Available data:
++++++++

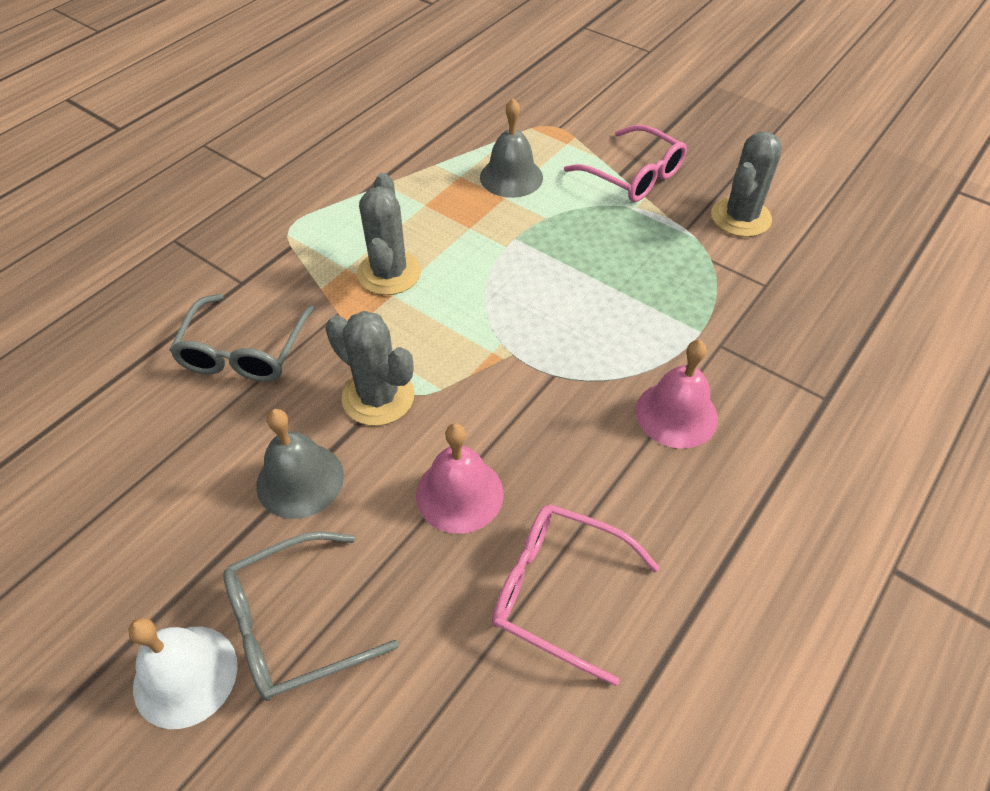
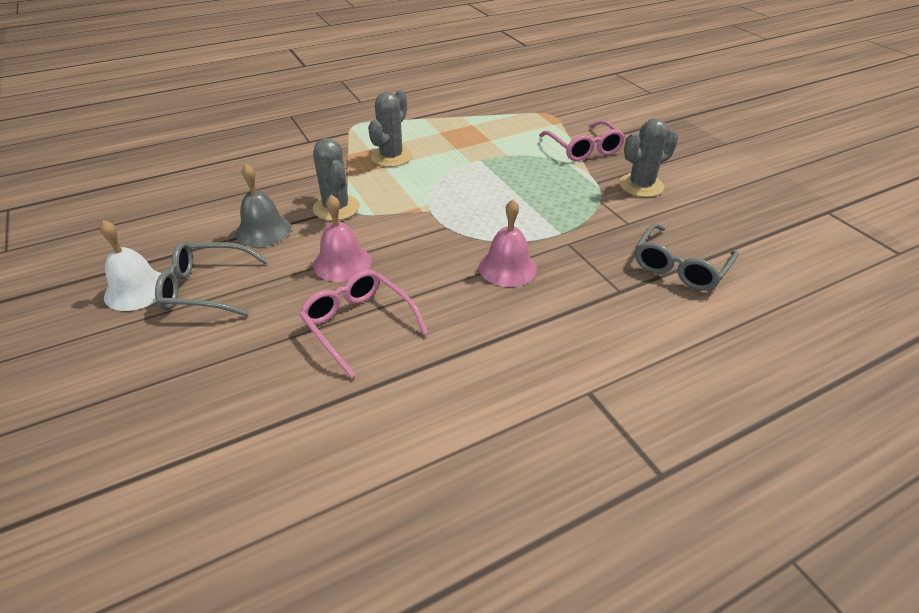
camera: 25 degrees right, 10 degrees down
(244, 351) = (284, 169): grey glasses -> grey glasses (680, 266)
(511, 177) = (503, 132): grey bell -> none

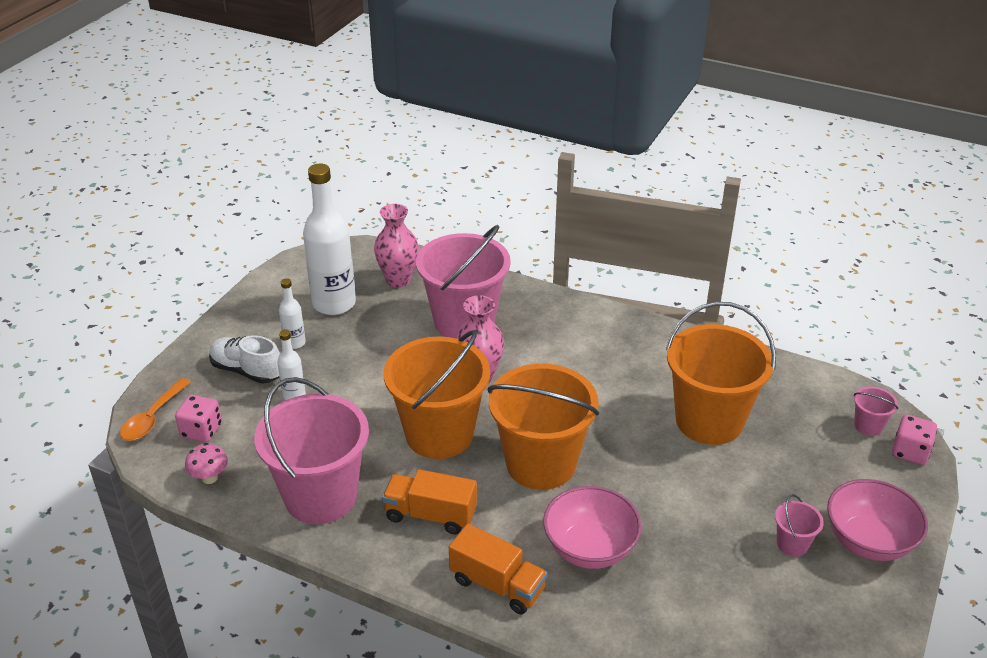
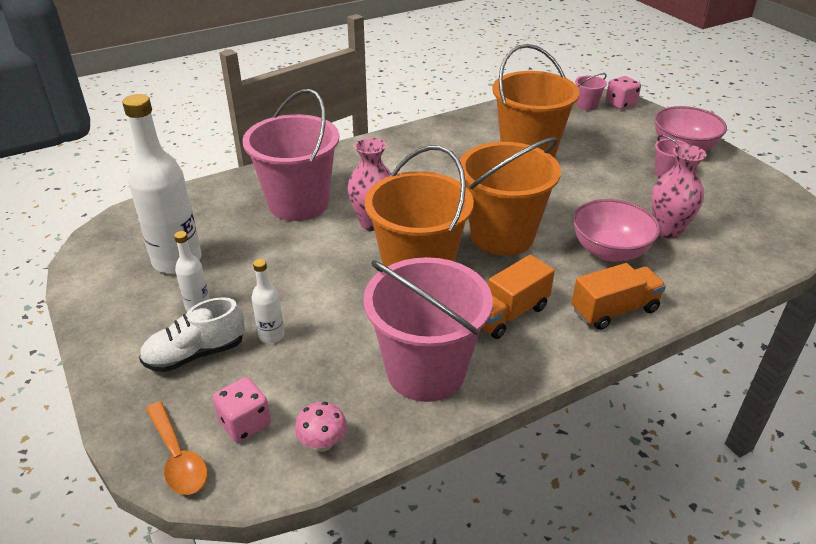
camera: 55 degrees left, 0 degrees up
(398, 280) = (198, 214): pink vase -> pink vase (667, 230)

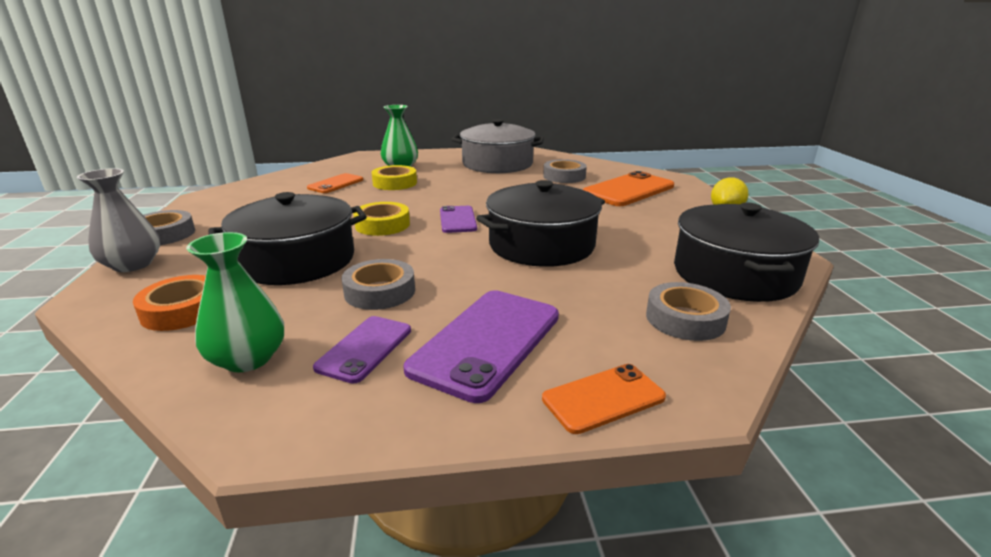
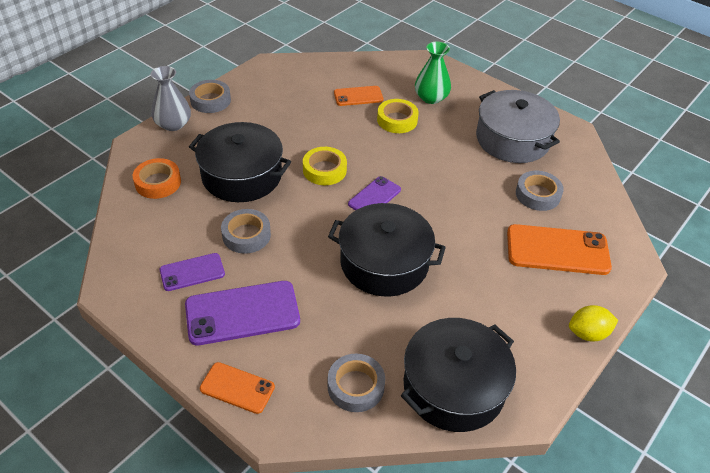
camera: 45 degrees right, 20 degrees up
(248, 358) = (147, 240): green vase -> none

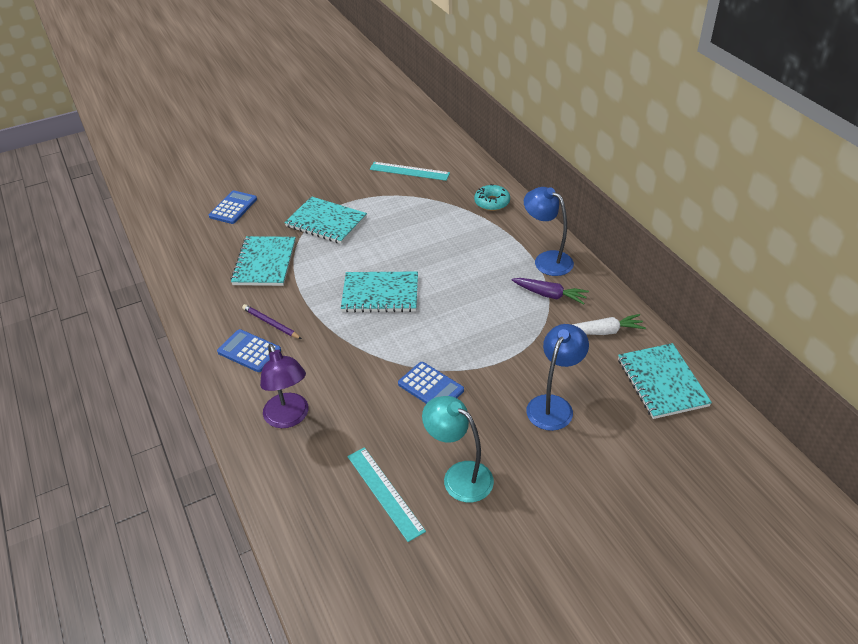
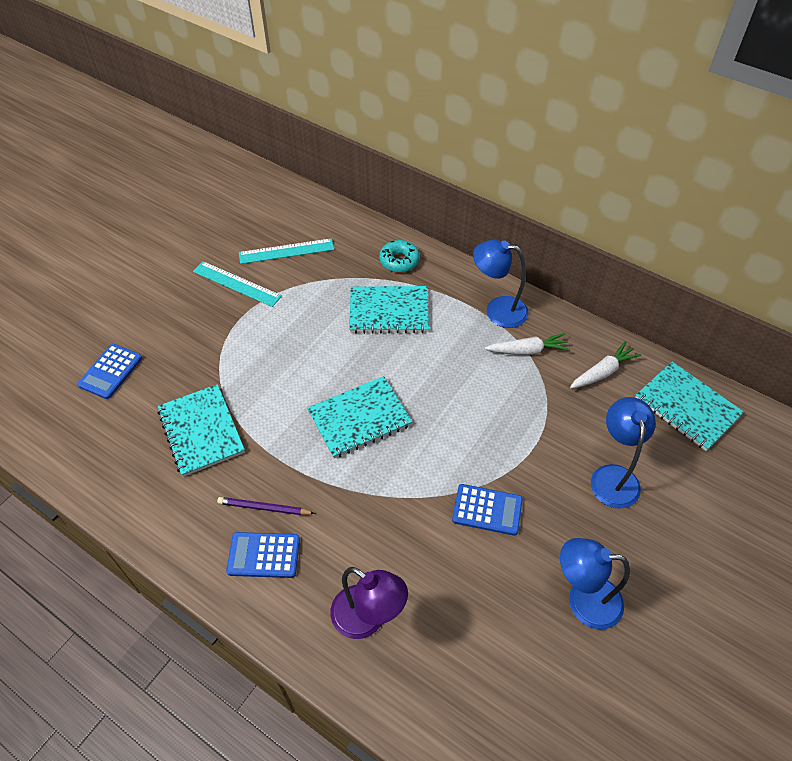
camera: 30 degrees left, 10 degrees up
(233, 208) = (110, 371): blue calculator -> blue calculator turned 150 degrees counterclockwise
(326, 222) = (237, 350): turquoise notebook -> turquoise notebook (389, 311)
(384, 493) = (527, 658): turquoise ruler -> turquoise ruler (236, 284)
(459, 476) = (583, 600): turquoise lamp -> blue lamp
(549, 295) = (527, 350): purple carrot -> white carrot

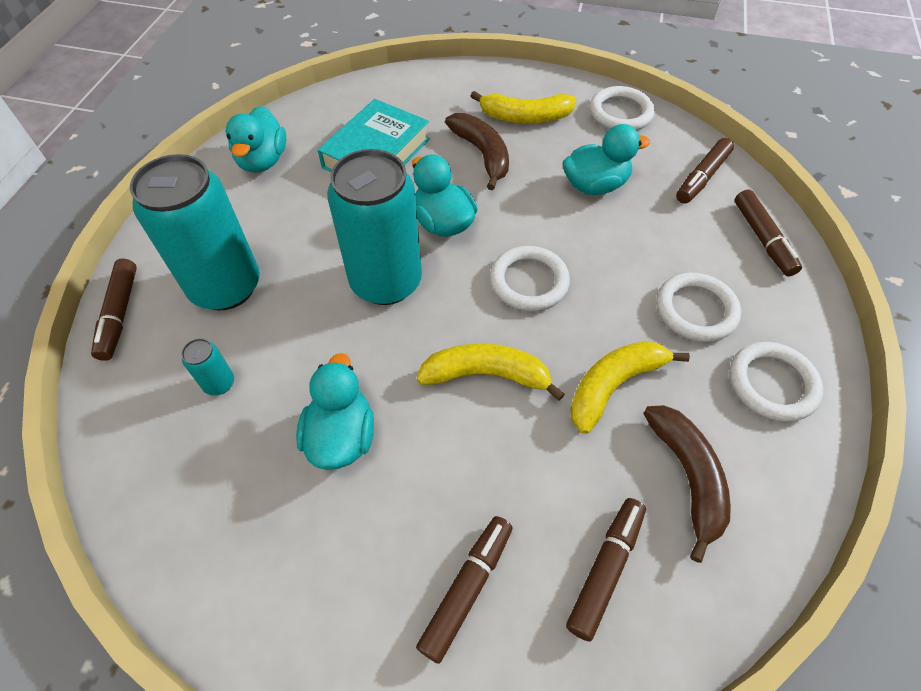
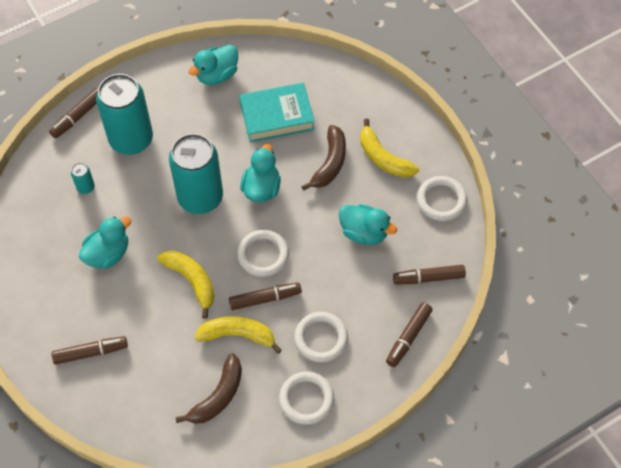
camera: 45 degrees right, 5 degrees up
(605, 569) = (145, 394): brown marker -> brown marker (265, 298)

++++++++

Problem description: Restate the entries verbatim and exclude any pictures.

Answer section:
camera: 25 degrees right, 10 degrees down
(244, 351) = (284, 169): grey glasses -> grey glasses (680, 266)
(511, 177) = (503, 132): grey bell -> none

camera: 55 degrees left, 0 degrees up
(398, 280) = (198, 214): pink vase -> pink vase (667, 230)

camera: 45 degrees right, 20 degrees up
(248, 358) = (147, 240): green vase -> none

camera: 30 degrees left, 10 degrees up
(233, 208) = (110, 371): blue calculator -> blue calculator turned 150 degrees counterclockwise
(326, 222) = (237, 350): turquoise notebook -> turquoise notebook (389, 311)
(384, 493) = (527, 658): turquoise ruler -> turquoise ruler (236, 284)
(459, 476) = (583, 600): turquoise lamp -> blue lamp
(549, 295) = (527, 350): purple carrot -> white carrot

camera: 45 degrees right, 5 degrees up
(605, 569) = (145, 394): brown marker -> brown marker (265, 298)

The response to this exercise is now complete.